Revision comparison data
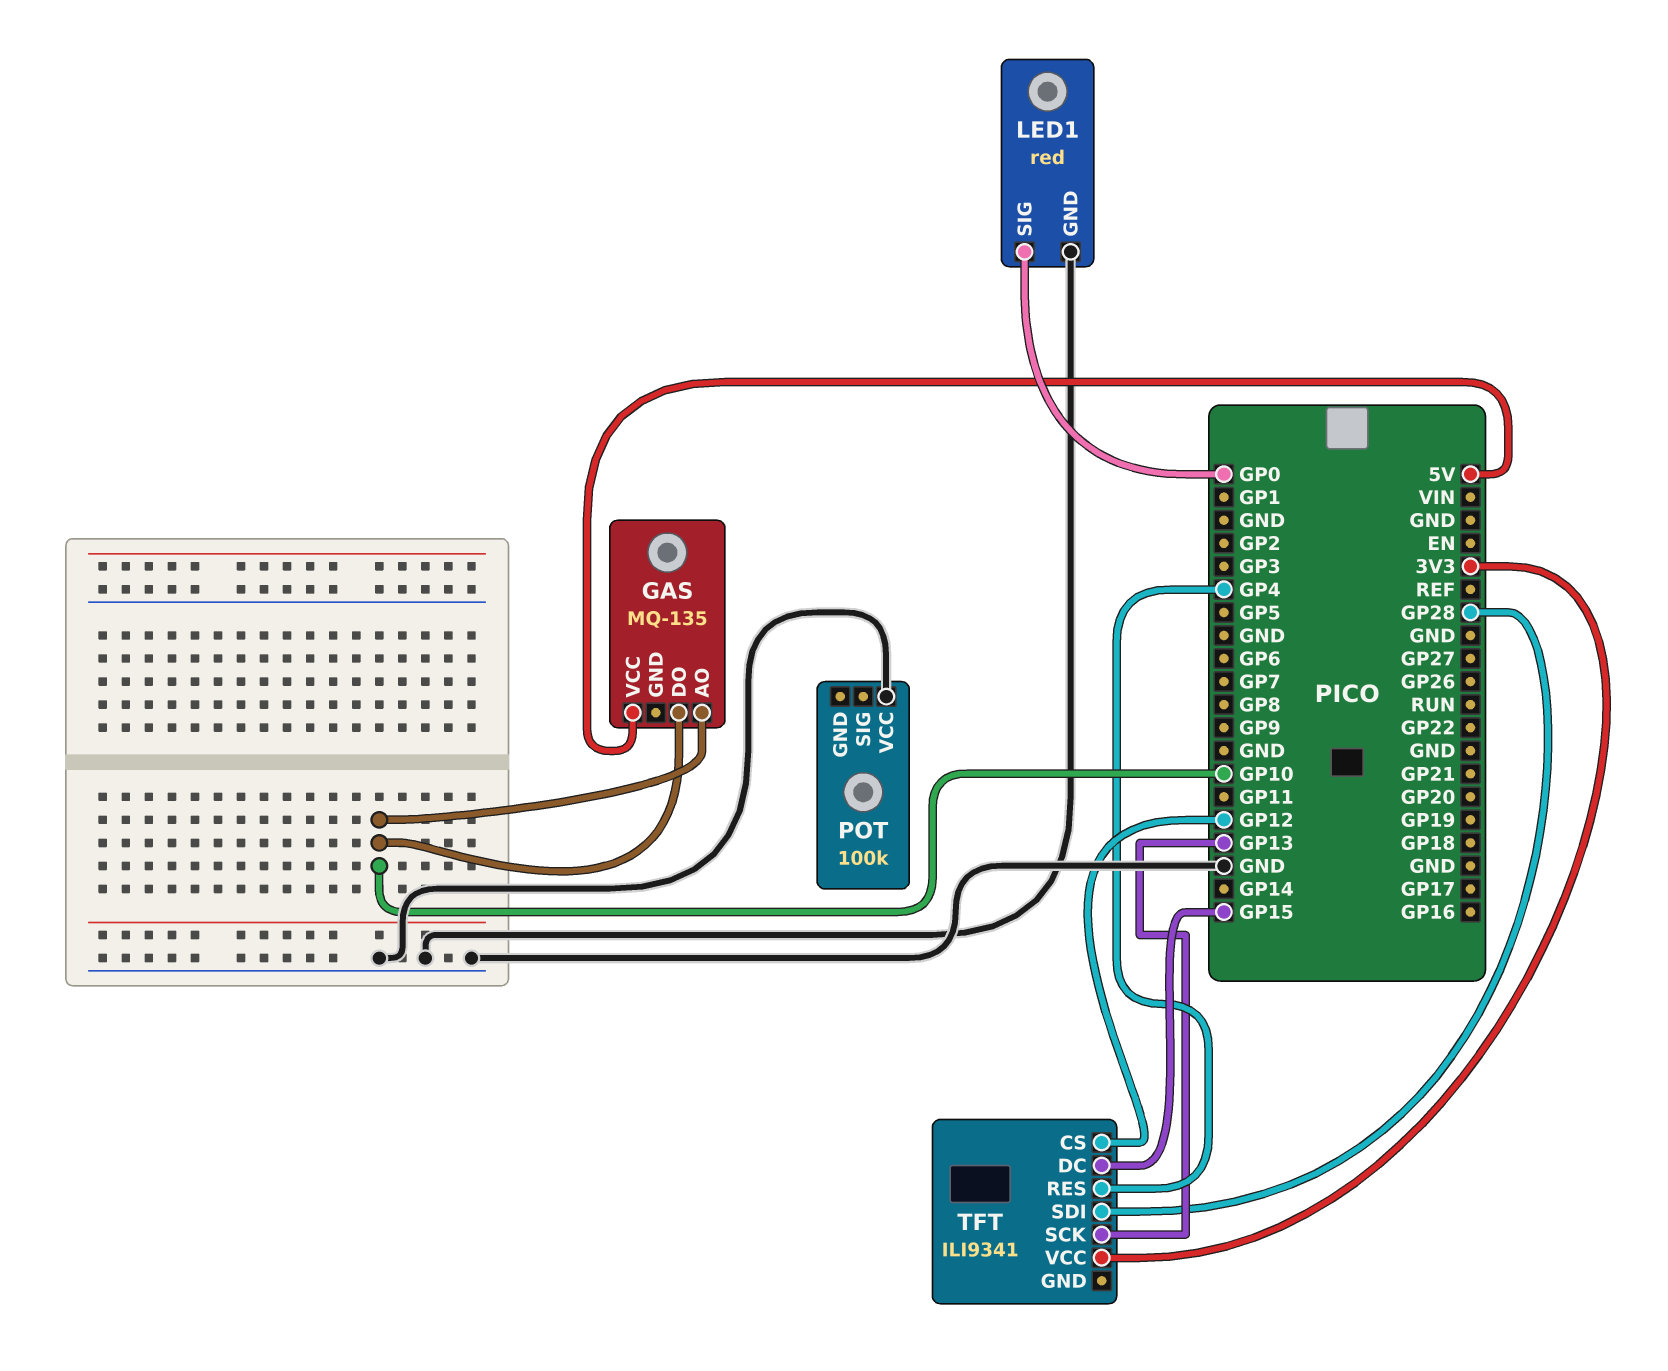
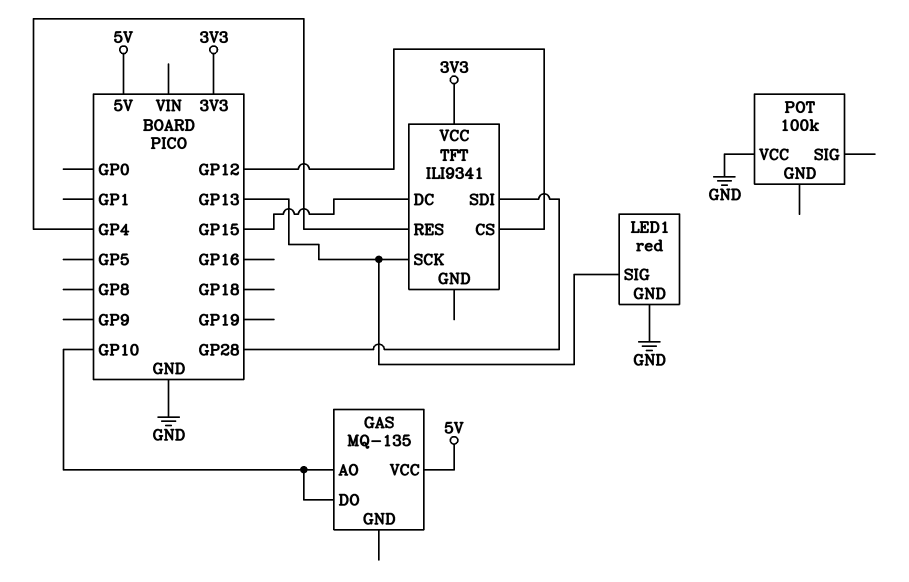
LED1 pin SIG: GP0 -> GP13

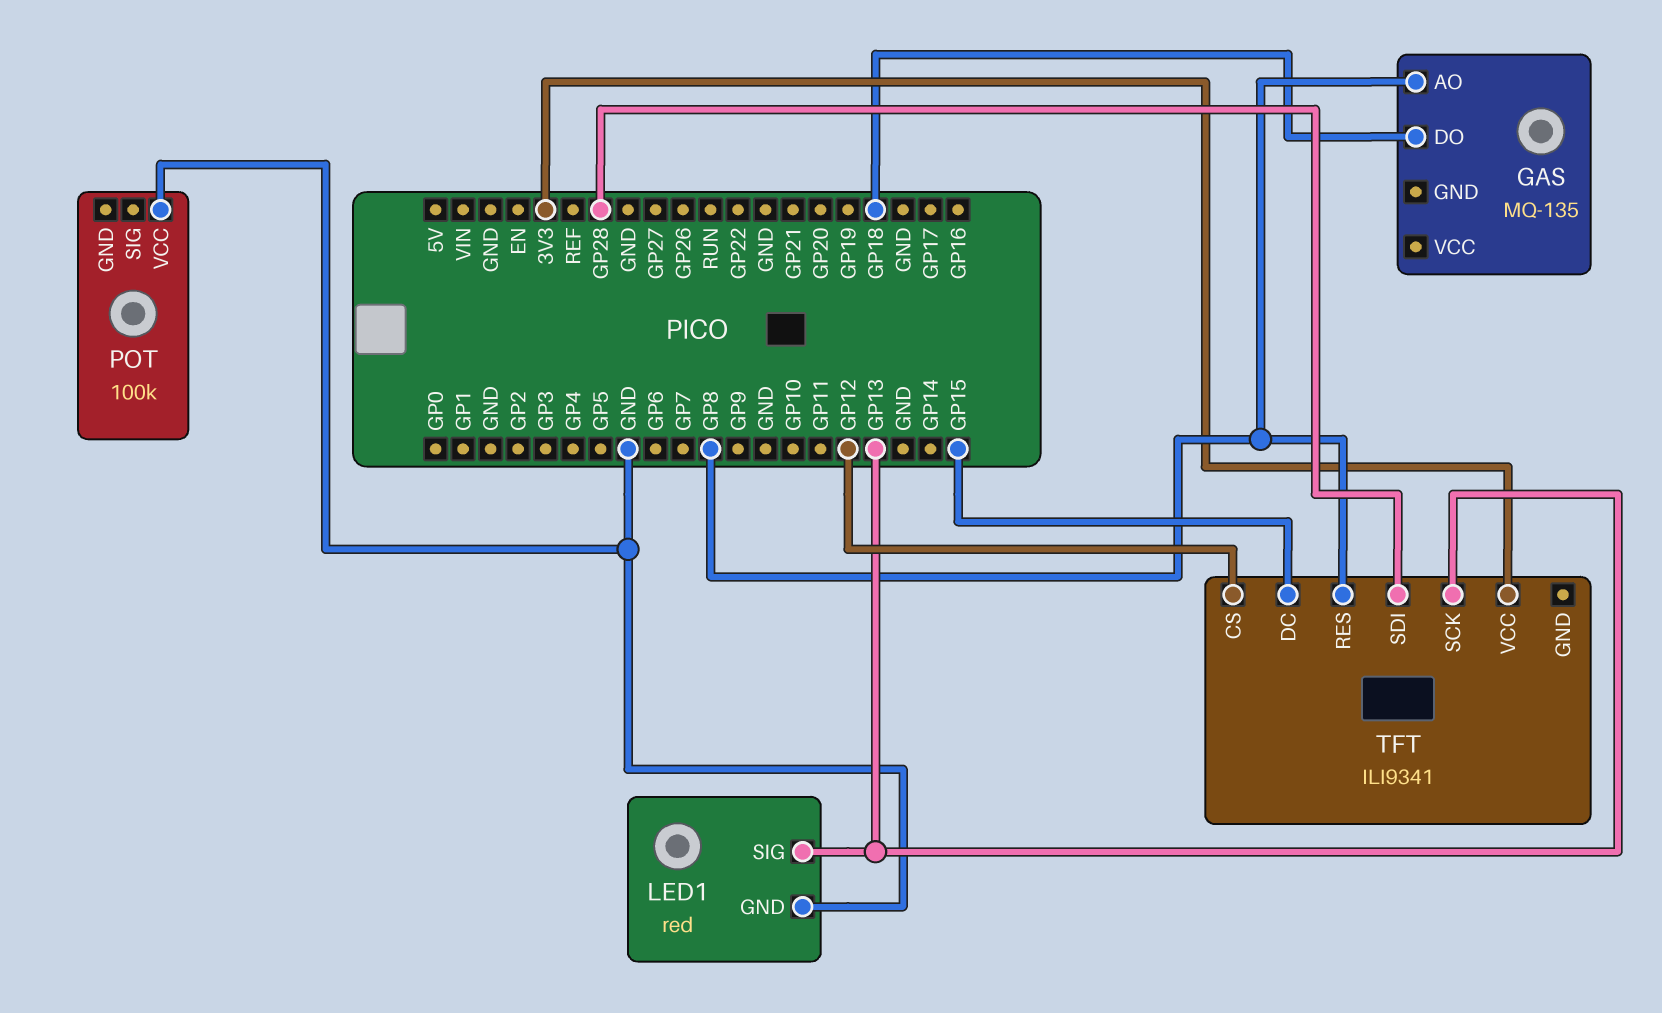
GAS pin AO: GP10 -> GP8
GAS pin DO: GP10 -> GP18
GAS pin VCC: 5V -> none
TFT pin RES: GP4 -> GP8

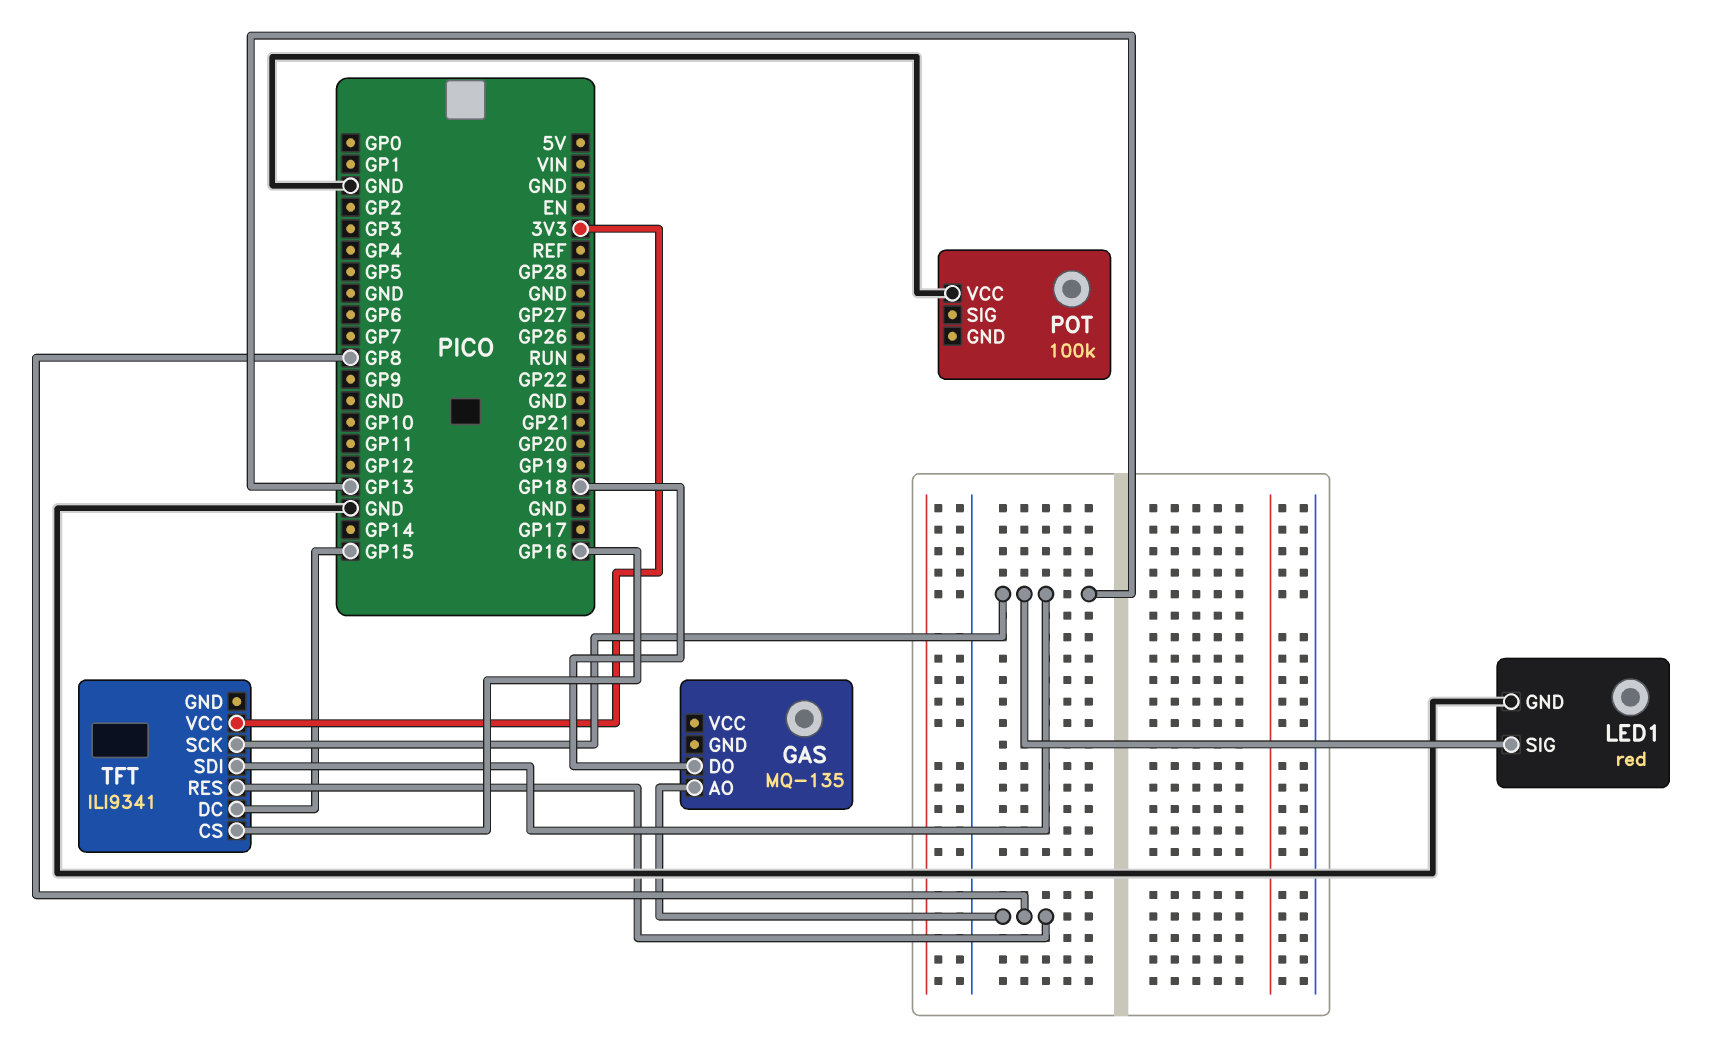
TFT pin CS: GP12 -> GP16
TFT pin SDI: GP28 -> GP13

▶ What is expected
In your reply, please set down exactly the lines from the one containing "GAS pin AO: GP10 -> GP8" through the end of the records, with the pictures left out.

▶ Answer to this task
GAS pin AO: GP10 -> GP8
GAS pin DO: GP10 -> GP18
GAS pin VCC: 5V -> none
TFT pin RES: GP4 -> GP8

TFT pin CS: GP12 -> GP16
TFT pin SDI: GP28 -> GP13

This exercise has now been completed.